● **PROVIDED RECORDS**
▼

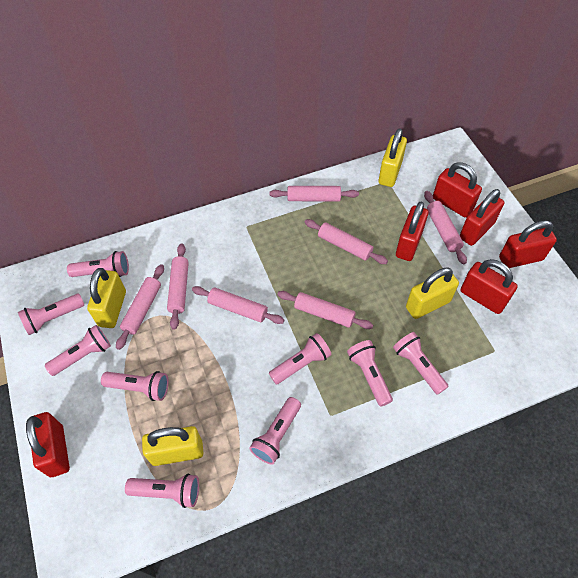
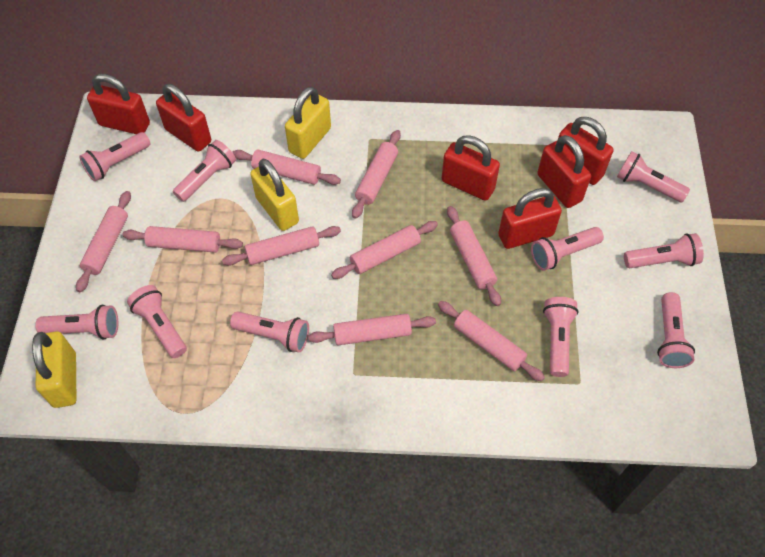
pink flashlight: [18,294,84,335] [45,325,111,376] [67,251,129,277] [101,371,169,401] [125,474,199,508] [249,397,301,464] [269,333,332,384] [347,340,393,407] [393,332,449,395] = 9 -> [35,305,118,340] [79,132,150,181] [127,285,187,358] [173,140,236,202] [230,311,309,352] [531,227,604,271] [543,297,579,377] [617,151,690,202] [624,233,704,268] [657,292,695,368] = 10
pink rolling pin: [116,264,164,350] [167,243,189,330] [192,286,284,324] [269,186,359,201] [277,291,373,329] [305,219,388,264] [424,191,467,264] = 7 -> [76,191,131,292] [123,226,243,253] [222,226,341,266] [232,150,341,185] [308,314,436,345] [331,221,438,279] [352,130,401,219] [438,301,545,381] [447,206,501,306] = 9
yellow padlock: [87,268,126,328] [142,426,203,466] [379,128,407,187] [406,268,459,319] = 4 -> [32,331,76,408] [250,159,299,231] [285,87,331,159] = 3

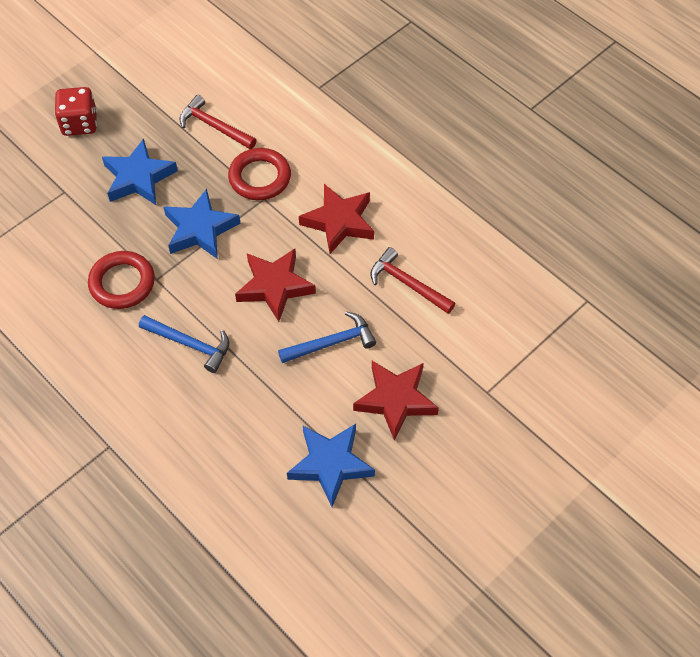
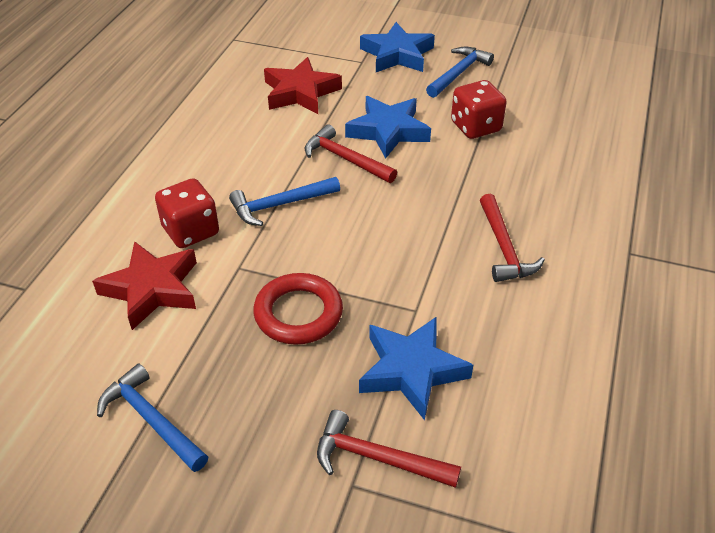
blue hammer: [139,315,229,373] [278,311,376,363] = 2 -> [97,363,208,472] [229,177,340,226] [426,47,494,98] = 3
red dice: [54,87,97,136] = 1 -> [155,178,219,248] [451,80,507,139] = 2
red hammer: [179,95,257,149] [371,247,455,314] = 2 -> [305,124,397,183] [317,410,461,488] [480,194,545,282] = 3
red ring: [88,251,155,309] [228,148,291,200] = 2 -> [253,273,343,345] = 1
red star: [235,249,316,322] [299,184,374,254] [353,361,439,440] = 3 -> [92,241,197,330] [264,57,342,114] = 2

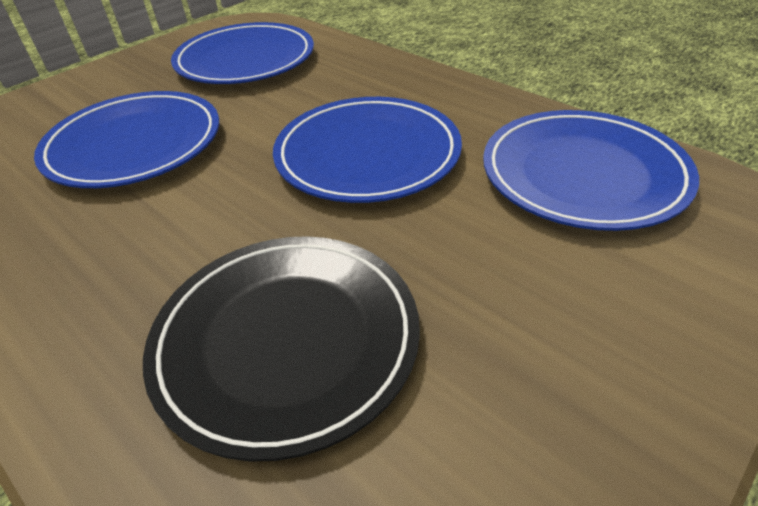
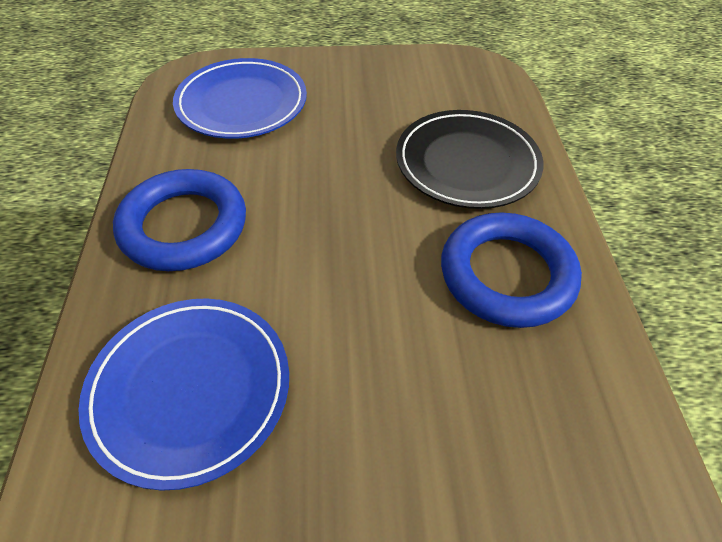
blue plate: [34,91,219,188] [171,22,314,84] [273,97,462,203] [483,110,699,231] = 4 -> [78,298,289,491] [173,58,307,139] = 2
blue ring: none = 0 -> [113,169,246,271] [441,212,582,328] = 2

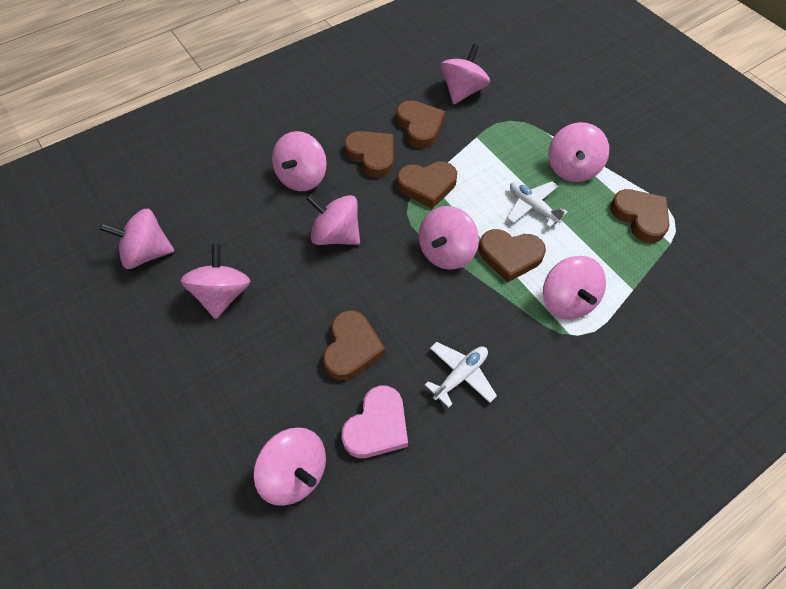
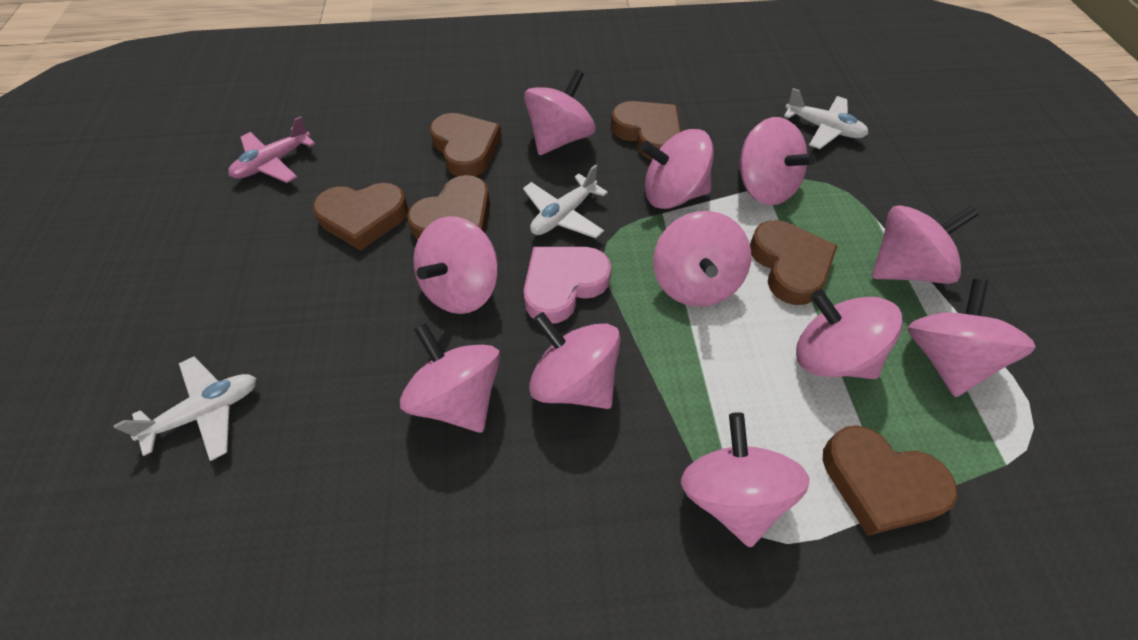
pink plane: none = 0 -> [228,116,315,183] = 1
pink spinning top: [99,209,174,269] [180,244,251,319] [253,428,326,506] [272,131,327,191] [306,194,360,245] [419,206,479,270] [440,44,490,104] [543,256,606,319] [548,122,609,182] = 9 -> [400,323,500,433] [413,216,498,314] [524,69,595,155] [529,312,621,409] [641,129,714,209] [653,211,751,307] [681,412,810,547] [738,117,816,205] [796,289,903,379] [872,205,978,284] [908,279,1036,397] = 11
white plane: [425,342,497,408] [507,181,567,228] = 2 -> [113,357,257,461] [523,164,608,238] [784,88,869,149] = 3

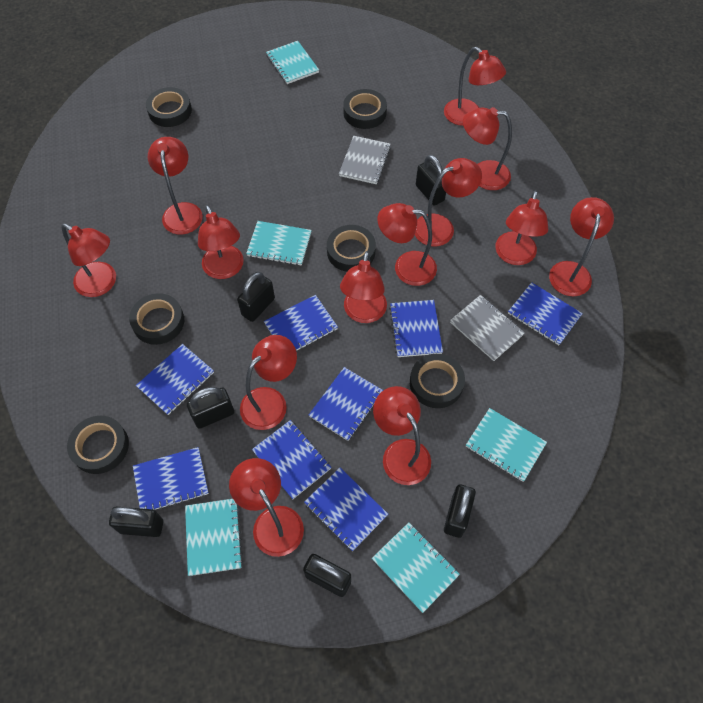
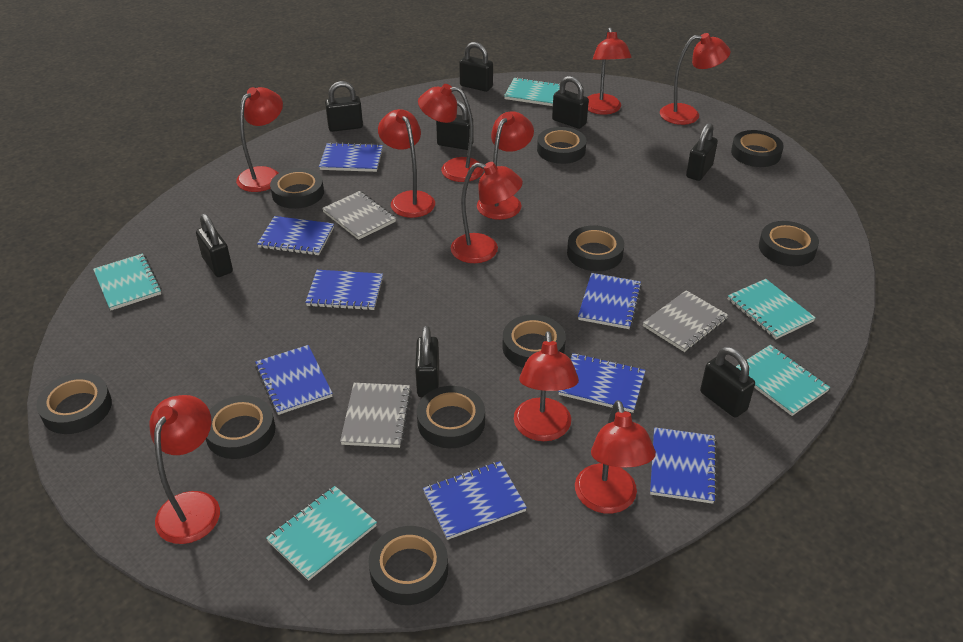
black padlock: [109,507,164,537] [187,387,234,429] [237,272,275,322] [303,554,351,597] [416,155,446,206] [444,484,476,538] = 6 -> [196,214,233,277] [325,81,363,132] [415,326,439,397] [436,99,473,150] [459,42,493,92] [552,76,589,129] [686,123,718,181] [700,347,755,417] = 8
black tape: [67,416,129,474] [129,293,184,345] [146,87,192,127] [327,225,376,272] [343,89,387,129] [410,354,465,408] = 6 -> [36,373,112,434] [206,395,275,459] [270,168,324,209] [368,526,448,605] [417,386,485,448] [502,315,566,368] [537,127,586,164] [567,225,624,271] [731,130,784,167] [759,221,819,266] = 10
grey notebook: [339,136,391,184] [450,295,525,361] = 2 -> [322,191,396,240] [340,383,412,448] [643,290,728,352] = 3
red lamp: [62,224,116,297] [148,137,203,235] [198,205,244,279] [229,458,304,557] [240,335,297,430] [340,251,387,323] [373,386,431,485] [377,203,437,286] [415,158,482,247] [444,47,506,126] [463,107,512,190] [495,191,548,265] [549,197,614,296] = 13 -> [150,395,220,544] [236,87,283,192] [378,109,435,218] [418,84,484,182] [451,162,523,263] [477,111,534,220] [514,331,579,441] [575,400,656,514] [587,27,632,115] [660,33,731,125] = 10

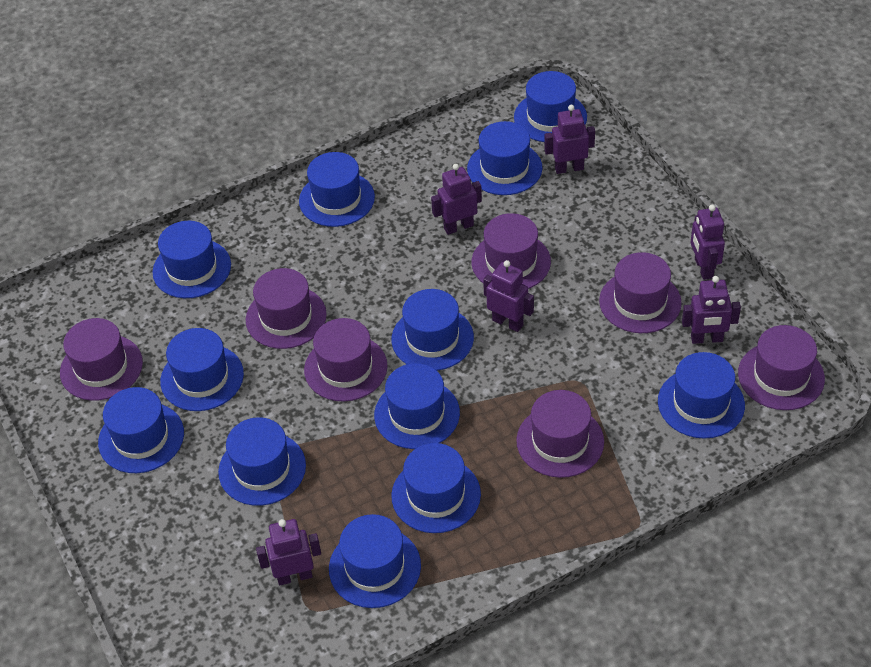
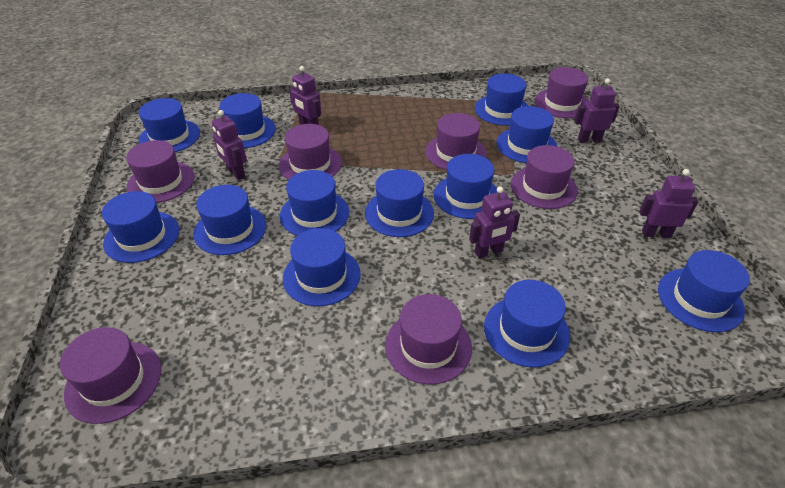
purple robot: [256,519,321,585] [431,164,482,235] [483,260,534,332] [544,105,595,174] [682,276,741,344] [691,205,725,280] = 6 -> [212,110,247,180] [289,66,322,125] [469,186,520,259] [574,78,620,143] [639,169,699,238] = 5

▲

● **THE PROBLEM**
The lines to be transcribed are those from the first line of the data above through the line holding "pink spinning top: [99,209,174,269]", inclusive; copy them exactly and only, leaving out the pictures.

● **ANSWER AREA**
pink flashlight: [18,294,84,335] [45,325,111,376] [67,251,129,277] [101,371,169,401] [125,474,199,508] [249,397,301,464] [269,333,332,384] [347,340,393,407] [393,332,449,395] = 9 -> [35,305,118,340] [79,132,150,181] [127,285,187,358] [173,140,236,202] [230,311,309,352] [531,227,604,271] [543,297,579,377] [617,151,690,202] [624,233,704,268] [657,292,695,368] = 10
pink rolling pin: [116,264,164,350] [167,243,189,330] [192,286,284,324] [269,186,359,201] [277,291,373,329] [305,219,388,264] [424,191,467,264] = 7 -> [76,191,131,292] [123,226,243,253] [222,226,341,266] [232,150,341,185] [308,314,436,345] [331,221,438,279] [352,130,401,219] [438,301,545,381] [447,206,501,306] = 9
yellow padlock: [87,268,126,328] [142,426,203,466] [379,128,407,187] [406,268,459,319] = 4 -> [32,331,76,408] [250,159,299,231] [285,87,331,159] = 3

blue hammer: [139,315,229,373] [278,311,376,363] = 2 -> [97,363,208,472] [229,177,340,226] [426,47,494,98] = 3
red dice: [54,87,97,136] = 1 -> [155,178,219,248] [451,80,507,139] = 2
red hammer: [179,95,257,149] [371,247,455,314] = 2 -> [305,124,397,183] [317,410,461,488] [480,194,545,282] = 3
red ring: [88,251,155,309] [228,148,291,200] = 2 -> [253,273,343,345] = 1
red star: [235,249,316,322] [299,184,374,254] [353,361,439,440] = 3 -> [92,241,197,330] [264,57,342,114] = 2

blue plate: [34,91,219,188] [171,22,314,84] [273,97,462,203] [483,110,699,231] = 4 -> [78,298,289,491] [173,58,307,139] = 2
blue ring: none = 0 -> [113,169,246,271] [441,212,582,328] = 2

pink plane: none = 0 -> [228,116,315,183] = 1
pink spinning top: [99,209,174,269] [180,244,251,319] [253,428,326,506] [272,131,327,191] [306,194,360,245] [419,206,479,270] [440,44,490,104] [543,256,606,319] [548,122,609,182] = 9 -> [400,323,500,433] [413,216,498,314] [524,69,595,155] [529,312,621,409] [641,129,714,209] [653,211,751,307] [681,412,810,547] [738,117,816,205] [796,289,903,379] [872,205,978,284] [908,279,1036,397] = 11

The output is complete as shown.